-- Assignment --
Tally the lines below containing "bulb" and report only the total.
-- The data follows --
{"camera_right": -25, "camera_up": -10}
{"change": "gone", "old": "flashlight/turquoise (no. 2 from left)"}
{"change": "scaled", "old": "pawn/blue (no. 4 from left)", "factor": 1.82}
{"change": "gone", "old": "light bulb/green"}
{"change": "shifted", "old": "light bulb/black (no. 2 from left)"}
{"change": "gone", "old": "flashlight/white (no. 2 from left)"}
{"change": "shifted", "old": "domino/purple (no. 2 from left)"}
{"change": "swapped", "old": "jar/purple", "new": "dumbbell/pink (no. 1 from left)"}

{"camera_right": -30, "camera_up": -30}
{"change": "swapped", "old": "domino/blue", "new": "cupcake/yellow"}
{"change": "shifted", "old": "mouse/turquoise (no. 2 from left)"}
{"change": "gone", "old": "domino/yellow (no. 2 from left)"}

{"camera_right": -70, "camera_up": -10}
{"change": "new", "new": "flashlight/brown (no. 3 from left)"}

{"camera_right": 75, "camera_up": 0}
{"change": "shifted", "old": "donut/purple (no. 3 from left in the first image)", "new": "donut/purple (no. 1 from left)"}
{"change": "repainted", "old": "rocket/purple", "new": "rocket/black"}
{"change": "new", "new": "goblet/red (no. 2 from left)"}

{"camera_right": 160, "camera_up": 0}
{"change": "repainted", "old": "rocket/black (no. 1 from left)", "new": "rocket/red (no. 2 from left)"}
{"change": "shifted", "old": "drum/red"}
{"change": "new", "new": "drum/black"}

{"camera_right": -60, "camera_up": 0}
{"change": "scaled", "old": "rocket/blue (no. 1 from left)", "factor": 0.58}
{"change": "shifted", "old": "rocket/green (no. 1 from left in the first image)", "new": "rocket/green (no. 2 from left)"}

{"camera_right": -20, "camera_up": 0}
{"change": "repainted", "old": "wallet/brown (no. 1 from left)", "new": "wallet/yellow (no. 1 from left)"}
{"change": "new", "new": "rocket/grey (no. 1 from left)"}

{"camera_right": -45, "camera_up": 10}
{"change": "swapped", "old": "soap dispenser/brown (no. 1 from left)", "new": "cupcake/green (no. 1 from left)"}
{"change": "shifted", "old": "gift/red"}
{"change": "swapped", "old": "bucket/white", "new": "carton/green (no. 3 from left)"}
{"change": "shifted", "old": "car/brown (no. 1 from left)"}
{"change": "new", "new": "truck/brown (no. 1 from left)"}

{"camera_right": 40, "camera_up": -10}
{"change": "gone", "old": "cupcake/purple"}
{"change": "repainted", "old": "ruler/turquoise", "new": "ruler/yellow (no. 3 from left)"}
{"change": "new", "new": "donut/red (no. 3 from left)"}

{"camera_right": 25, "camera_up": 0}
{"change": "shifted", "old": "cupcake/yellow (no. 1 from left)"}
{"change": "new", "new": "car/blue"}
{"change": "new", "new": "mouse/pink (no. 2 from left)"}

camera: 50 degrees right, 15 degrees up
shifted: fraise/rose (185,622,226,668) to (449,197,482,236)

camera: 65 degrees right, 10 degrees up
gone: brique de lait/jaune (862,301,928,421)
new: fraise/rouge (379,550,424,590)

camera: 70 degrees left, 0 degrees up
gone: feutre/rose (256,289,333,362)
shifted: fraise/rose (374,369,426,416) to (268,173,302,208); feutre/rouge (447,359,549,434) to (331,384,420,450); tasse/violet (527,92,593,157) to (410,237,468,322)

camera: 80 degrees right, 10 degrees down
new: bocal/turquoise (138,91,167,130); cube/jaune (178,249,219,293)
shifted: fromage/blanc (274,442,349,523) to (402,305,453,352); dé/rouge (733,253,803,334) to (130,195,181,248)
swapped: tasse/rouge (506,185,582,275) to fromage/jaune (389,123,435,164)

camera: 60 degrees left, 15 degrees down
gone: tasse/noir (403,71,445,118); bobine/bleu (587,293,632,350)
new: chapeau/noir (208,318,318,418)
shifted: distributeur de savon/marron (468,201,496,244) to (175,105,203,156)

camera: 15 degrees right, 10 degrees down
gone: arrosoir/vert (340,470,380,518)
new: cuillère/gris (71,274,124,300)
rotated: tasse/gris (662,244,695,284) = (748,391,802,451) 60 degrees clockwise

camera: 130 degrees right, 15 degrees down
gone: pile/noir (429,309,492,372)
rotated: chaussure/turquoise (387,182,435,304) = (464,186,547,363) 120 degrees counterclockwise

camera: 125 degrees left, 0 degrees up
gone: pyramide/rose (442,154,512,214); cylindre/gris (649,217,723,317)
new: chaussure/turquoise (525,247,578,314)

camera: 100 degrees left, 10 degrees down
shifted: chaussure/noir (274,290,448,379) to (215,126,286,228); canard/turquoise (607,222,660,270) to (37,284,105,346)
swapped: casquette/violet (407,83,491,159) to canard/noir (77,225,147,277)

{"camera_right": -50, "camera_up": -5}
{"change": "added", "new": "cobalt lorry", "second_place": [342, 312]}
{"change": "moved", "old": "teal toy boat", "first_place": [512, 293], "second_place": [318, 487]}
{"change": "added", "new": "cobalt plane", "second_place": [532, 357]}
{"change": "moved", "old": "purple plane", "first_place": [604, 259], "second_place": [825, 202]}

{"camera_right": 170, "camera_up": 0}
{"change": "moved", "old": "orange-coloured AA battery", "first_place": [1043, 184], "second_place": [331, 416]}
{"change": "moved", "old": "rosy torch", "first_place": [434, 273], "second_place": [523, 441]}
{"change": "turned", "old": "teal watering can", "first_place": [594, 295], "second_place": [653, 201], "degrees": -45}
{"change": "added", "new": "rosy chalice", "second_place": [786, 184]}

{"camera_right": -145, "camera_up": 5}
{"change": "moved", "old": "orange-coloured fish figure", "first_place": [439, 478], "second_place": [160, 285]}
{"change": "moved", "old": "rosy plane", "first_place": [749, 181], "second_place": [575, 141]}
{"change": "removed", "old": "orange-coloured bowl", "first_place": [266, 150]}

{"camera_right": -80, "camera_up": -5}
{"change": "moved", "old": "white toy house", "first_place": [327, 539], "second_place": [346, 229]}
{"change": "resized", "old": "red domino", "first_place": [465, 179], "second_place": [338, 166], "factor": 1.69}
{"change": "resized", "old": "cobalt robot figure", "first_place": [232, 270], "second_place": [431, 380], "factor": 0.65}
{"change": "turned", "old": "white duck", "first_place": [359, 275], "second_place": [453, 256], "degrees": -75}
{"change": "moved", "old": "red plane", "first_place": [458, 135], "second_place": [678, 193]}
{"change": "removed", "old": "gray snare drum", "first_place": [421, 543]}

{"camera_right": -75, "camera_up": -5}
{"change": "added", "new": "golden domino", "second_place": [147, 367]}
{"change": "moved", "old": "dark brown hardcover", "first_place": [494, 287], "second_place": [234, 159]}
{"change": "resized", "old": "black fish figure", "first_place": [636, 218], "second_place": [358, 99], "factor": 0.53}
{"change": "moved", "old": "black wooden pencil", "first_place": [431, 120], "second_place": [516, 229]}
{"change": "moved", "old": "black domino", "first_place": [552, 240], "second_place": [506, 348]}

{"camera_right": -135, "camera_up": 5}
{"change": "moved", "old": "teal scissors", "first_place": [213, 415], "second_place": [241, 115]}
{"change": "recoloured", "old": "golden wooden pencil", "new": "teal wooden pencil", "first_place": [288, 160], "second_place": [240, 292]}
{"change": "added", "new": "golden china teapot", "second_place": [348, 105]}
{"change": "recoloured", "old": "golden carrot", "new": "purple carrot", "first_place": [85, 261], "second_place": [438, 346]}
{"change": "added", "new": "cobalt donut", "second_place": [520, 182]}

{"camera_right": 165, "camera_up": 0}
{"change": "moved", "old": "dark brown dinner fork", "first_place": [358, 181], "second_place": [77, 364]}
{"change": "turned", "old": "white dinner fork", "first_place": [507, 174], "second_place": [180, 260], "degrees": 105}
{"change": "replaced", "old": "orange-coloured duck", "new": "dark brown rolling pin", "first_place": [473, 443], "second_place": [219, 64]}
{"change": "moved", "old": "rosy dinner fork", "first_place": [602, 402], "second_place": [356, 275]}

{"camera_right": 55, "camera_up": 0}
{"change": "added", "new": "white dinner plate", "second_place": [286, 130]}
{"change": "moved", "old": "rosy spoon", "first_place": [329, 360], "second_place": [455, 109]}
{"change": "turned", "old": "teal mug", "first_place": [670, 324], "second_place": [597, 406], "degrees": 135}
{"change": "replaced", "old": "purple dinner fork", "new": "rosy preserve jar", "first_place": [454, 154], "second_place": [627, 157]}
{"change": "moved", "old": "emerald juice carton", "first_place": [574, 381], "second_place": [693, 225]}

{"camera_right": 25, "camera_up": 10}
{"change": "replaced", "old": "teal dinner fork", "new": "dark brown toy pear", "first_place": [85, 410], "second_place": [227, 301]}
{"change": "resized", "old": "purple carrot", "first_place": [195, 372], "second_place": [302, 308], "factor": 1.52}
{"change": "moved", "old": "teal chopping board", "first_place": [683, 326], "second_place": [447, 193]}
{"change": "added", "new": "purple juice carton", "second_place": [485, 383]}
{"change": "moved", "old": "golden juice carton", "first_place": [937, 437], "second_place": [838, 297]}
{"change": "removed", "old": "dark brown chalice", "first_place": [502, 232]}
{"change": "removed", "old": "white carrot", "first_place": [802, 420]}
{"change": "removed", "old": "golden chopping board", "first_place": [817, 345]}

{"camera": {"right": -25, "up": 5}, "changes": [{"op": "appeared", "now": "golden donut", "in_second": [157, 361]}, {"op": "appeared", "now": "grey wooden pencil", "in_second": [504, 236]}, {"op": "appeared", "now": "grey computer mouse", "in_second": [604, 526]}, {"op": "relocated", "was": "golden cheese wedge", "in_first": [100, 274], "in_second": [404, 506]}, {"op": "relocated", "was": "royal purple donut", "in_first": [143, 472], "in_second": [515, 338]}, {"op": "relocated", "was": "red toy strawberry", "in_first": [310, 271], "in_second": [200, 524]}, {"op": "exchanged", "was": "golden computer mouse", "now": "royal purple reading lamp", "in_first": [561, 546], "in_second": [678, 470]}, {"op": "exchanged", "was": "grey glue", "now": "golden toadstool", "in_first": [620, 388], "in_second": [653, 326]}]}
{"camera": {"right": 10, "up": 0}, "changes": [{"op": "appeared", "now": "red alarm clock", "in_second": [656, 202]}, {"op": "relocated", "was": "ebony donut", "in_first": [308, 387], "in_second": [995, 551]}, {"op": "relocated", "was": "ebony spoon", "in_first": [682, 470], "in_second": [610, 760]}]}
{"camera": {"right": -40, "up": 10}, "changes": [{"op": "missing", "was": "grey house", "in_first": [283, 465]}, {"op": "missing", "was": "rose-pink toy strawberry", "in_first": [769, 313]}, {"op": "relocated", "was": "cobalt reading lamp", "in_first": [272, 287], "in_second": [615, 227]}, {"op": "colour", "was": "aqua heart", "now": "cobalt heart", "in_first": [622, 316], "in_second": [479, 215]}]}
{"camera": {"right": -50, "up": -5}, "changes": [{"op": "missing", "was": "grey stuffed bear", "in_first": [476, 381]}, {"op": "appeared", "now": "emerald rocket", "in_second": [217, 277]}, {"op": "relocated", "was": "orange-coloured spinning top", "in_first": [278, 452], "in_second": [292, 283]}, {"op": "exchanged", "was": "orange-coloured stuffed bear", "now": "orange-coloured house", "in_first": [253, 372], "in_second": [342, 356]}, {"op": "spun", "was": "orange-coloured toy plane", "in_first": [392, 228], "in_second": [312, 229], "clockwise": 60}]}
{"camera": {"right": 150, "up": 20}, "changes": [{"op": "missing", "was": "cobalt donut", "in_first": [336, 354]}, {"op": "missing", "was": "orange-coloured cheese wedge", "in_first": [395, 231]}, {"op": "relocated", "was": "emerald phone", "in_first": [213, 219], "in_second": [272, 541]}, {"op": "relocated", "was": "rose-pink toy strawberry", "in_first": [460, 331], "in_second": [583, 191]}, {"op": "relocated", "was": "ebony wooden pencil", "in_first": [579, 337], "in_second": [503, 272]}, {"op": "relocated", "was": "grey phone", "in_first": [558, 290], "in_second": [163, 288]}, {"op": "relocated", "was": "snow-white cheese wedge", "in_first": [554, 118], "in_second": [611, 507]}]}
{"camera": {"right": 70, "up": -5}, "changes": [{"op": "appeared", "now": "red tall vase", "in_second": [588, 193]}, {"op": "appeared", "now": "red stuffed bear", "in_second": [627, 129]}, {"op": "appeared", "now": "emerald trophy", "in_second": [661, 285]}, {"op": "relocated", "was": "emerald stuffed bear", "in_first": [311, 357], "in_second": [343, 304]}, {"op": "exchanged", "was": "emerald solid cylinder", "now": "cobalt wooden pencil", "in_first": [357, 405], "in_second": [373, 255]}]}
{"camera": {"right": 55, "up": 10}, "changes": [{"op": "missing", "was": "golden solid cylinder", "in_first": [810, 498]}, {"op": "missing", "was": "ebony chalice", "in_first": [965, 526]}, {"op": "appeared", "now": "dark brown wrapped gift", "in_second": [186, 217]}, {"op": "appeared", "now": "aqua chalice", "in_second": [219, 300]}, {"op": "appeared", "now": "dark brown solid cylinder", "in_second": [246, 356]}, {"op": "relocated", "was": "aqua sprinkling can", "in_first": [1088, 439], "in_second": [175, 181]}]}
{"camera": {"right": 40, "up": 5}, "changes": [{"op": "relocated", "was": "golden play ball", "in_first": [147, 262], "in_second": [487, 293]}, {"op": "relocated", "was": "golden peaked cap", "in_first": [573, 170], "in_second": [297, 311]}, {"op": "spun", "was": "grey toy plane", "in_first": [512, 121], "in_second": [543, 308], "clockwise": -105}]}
-- The data concluded --
-- Exercise answer --
2